SUPPLIED RECORDS
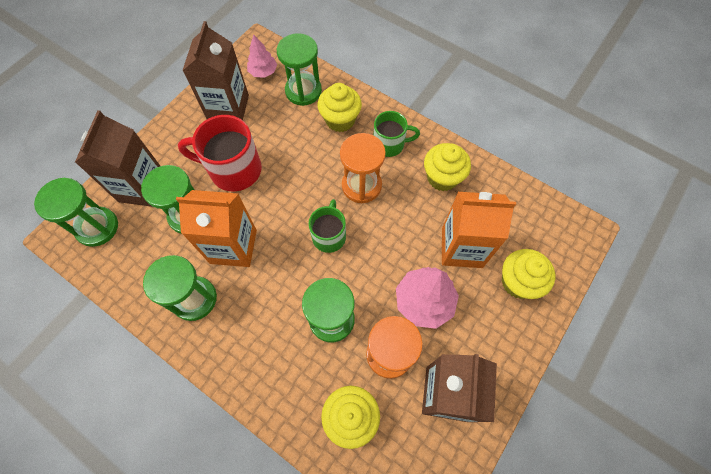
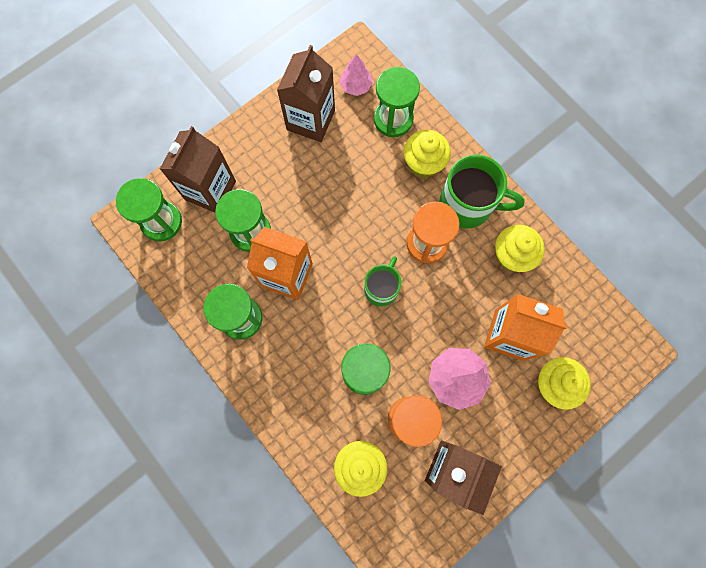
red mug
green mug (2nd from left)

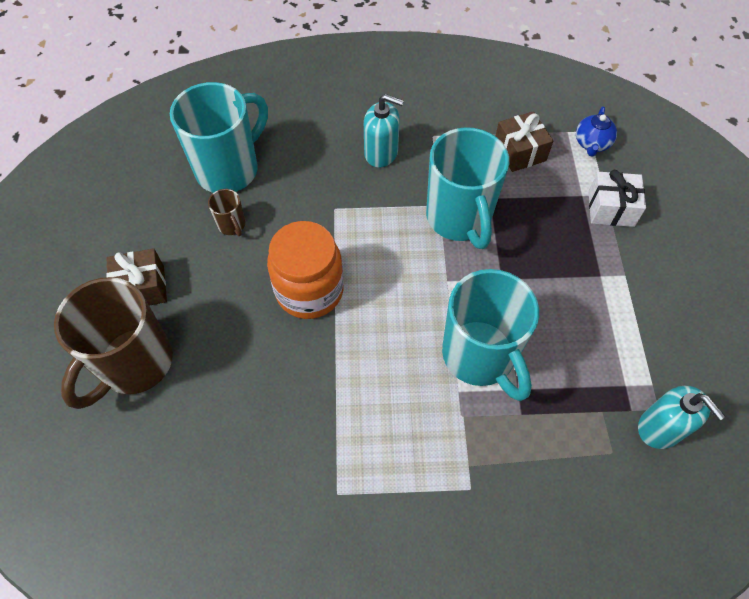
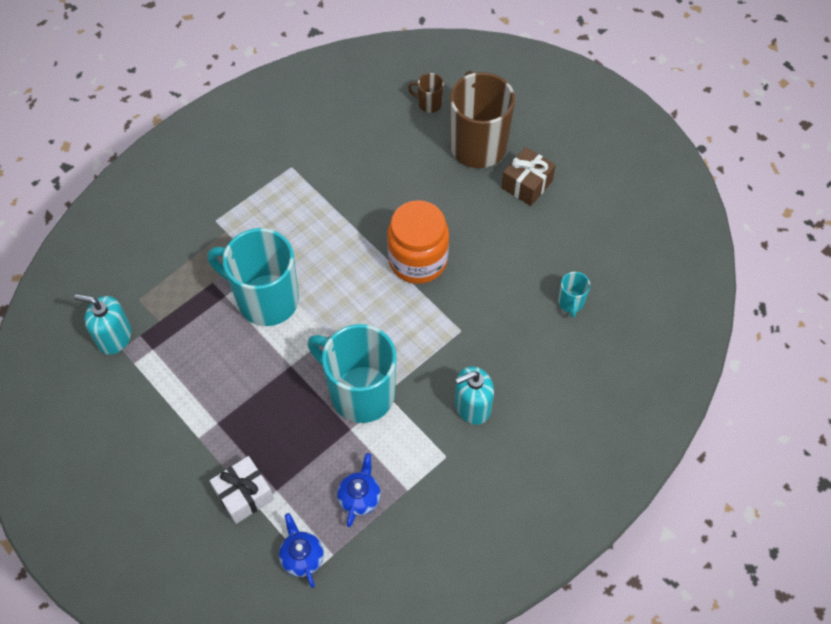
turquoise mug (3rd from left)
brown mug (1st from left)
blue teapot (2nd from left)

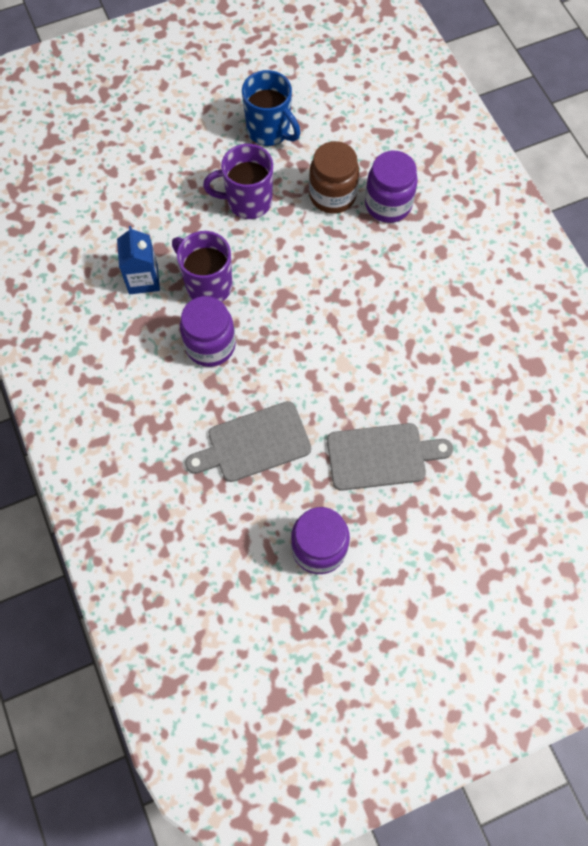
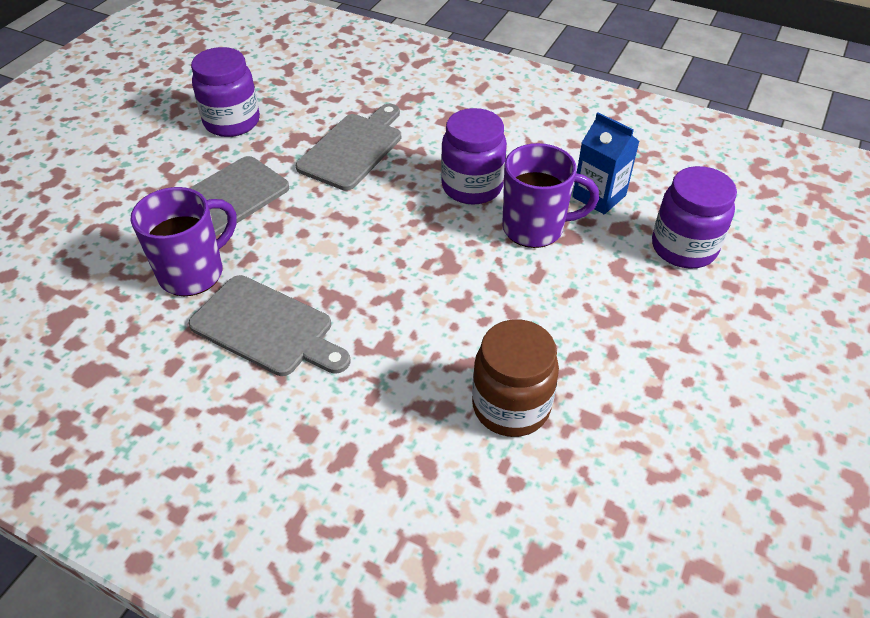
purple mug (1st from left)
blue mug
purple jar (3rd from left)
grey cutting board (2nd from left)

WORK ORDER
Would you return the material exactly, images excluded?

OUTPUT FOR THIS EXERCISE
red mug
green mug (2nd from left)

turquoise mug (3rd from left)
brown mug (1st from left)
blue teapot (2nd from left)

purple mug (1st from left)
blue mug
purple jar (3rd from left)
grey cutting board (2nd from left)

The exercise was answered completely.